▶ _Requirement_
When you reach the line that contains "yellow truck: 0 -> 1" below, transcribe it and each line after it word for word to the end of the records, omitting pictures.

-- Data under study follows --

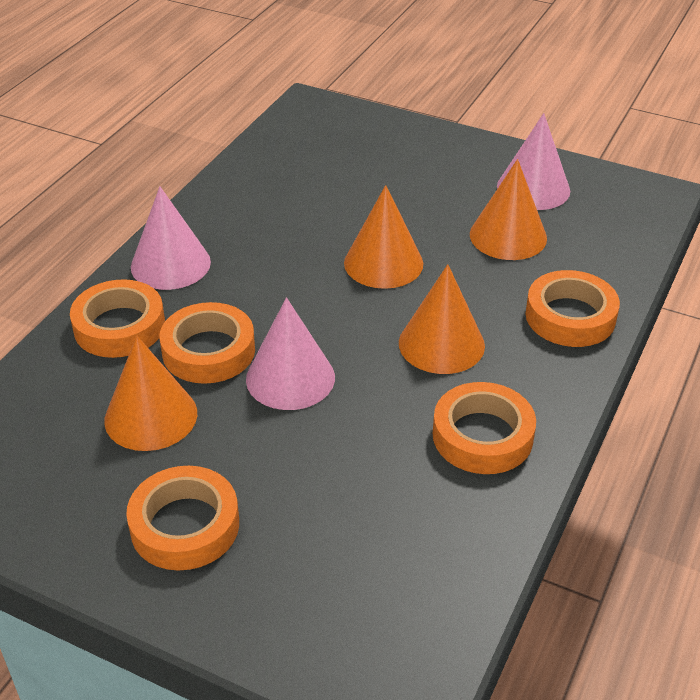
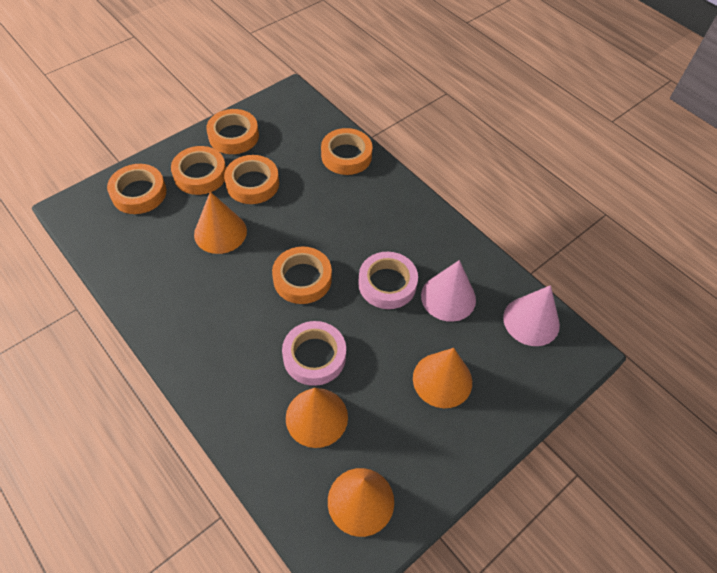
orange tape: 5 -> 6
pink cone: 3 -> 2
pink tape: 0 -> 2

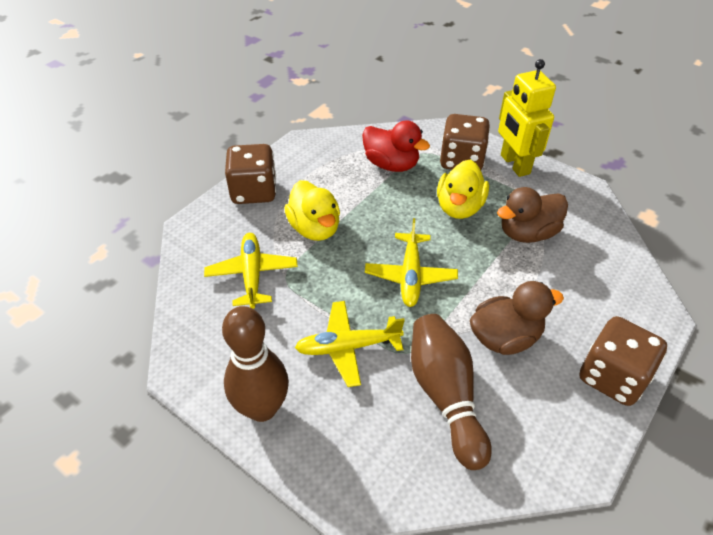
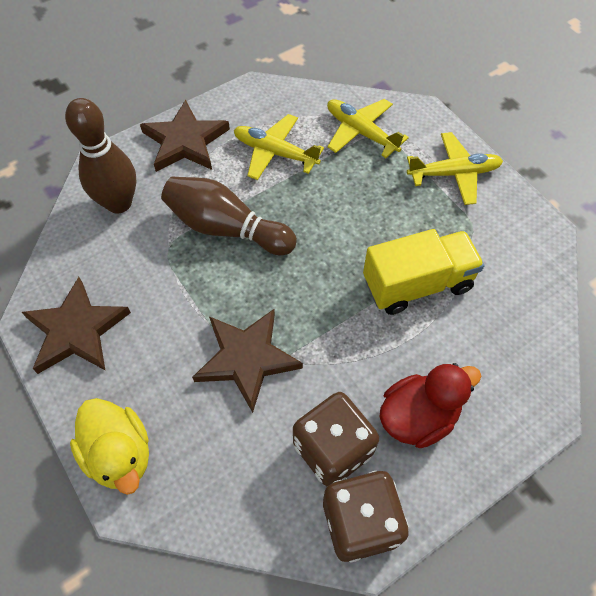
brown dice: 3 -> 2
brown duck: 2 -> 0
brown star: 0 -> 3
yellow duck: 2 -> 1
yellow robot: 1 -> 0
yellow truck: 0 -> 1

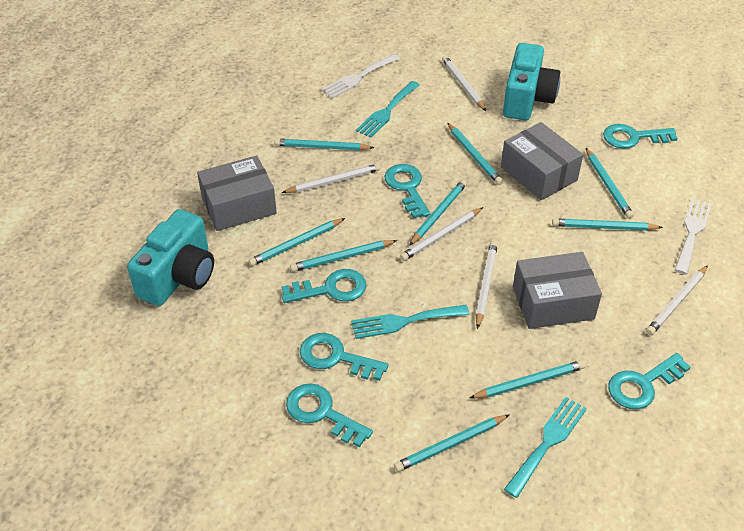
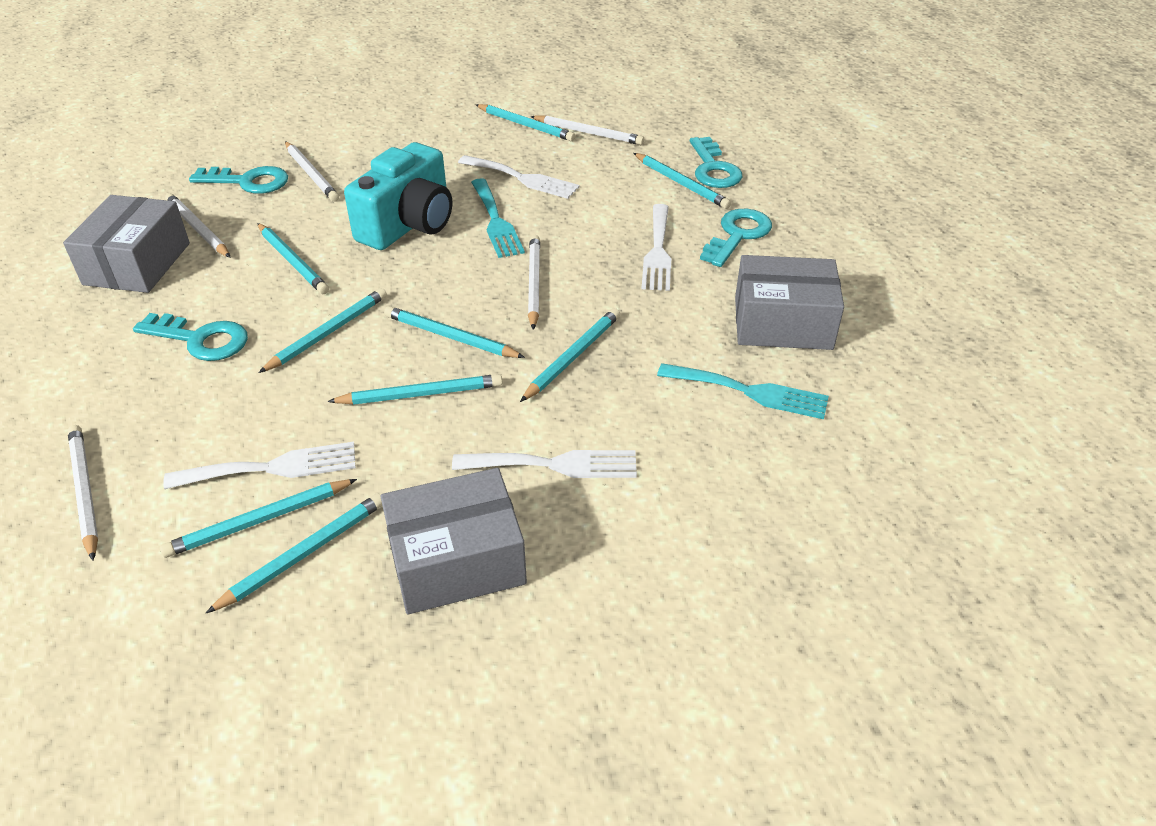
turquoise camera: 2 -> 1
turquoise fork: 3 -> 2
turquoise key: 6 -> 4
white fork: 2 -> 4

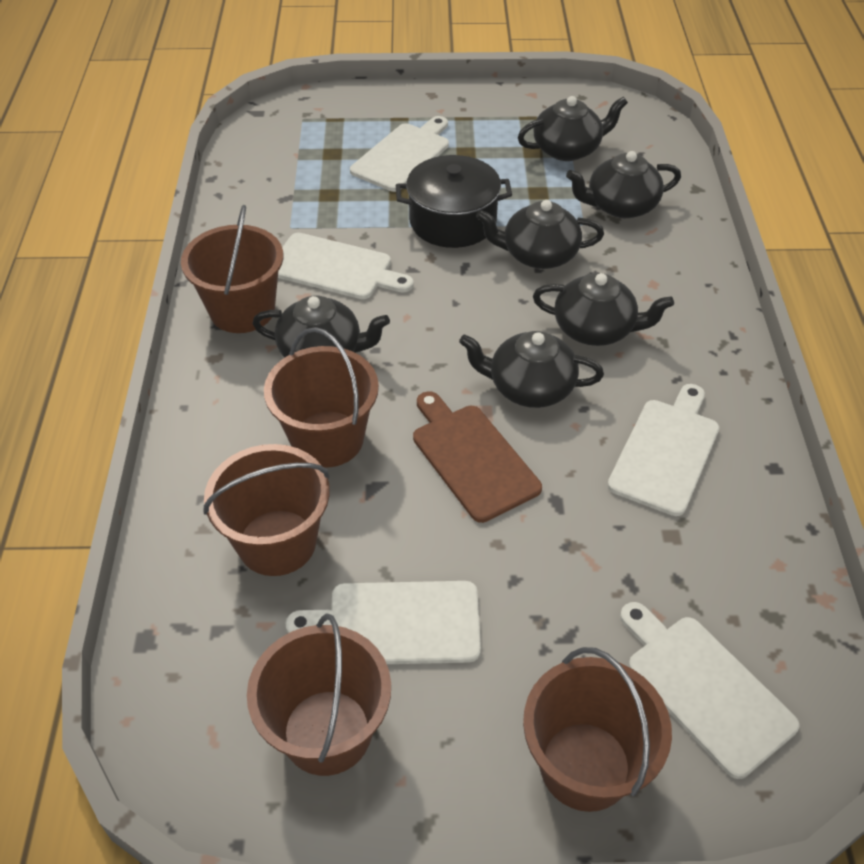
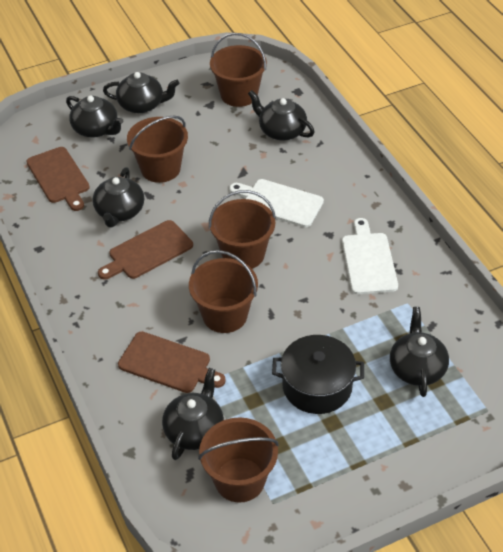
brown cutting board: 1 -> 3
white cutting board: 5 -> 2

-- Data under study concluded --

▶ _Solution_
yellow truck: 0 -> 1

turquoise camera: 2 -> 1
turquoise fork: 3 -> 2
turquoise key: 6 -> 4
white fork: 2 -> 4

brown cutting board: 1 -> 3
white cutting board: 5 -> 2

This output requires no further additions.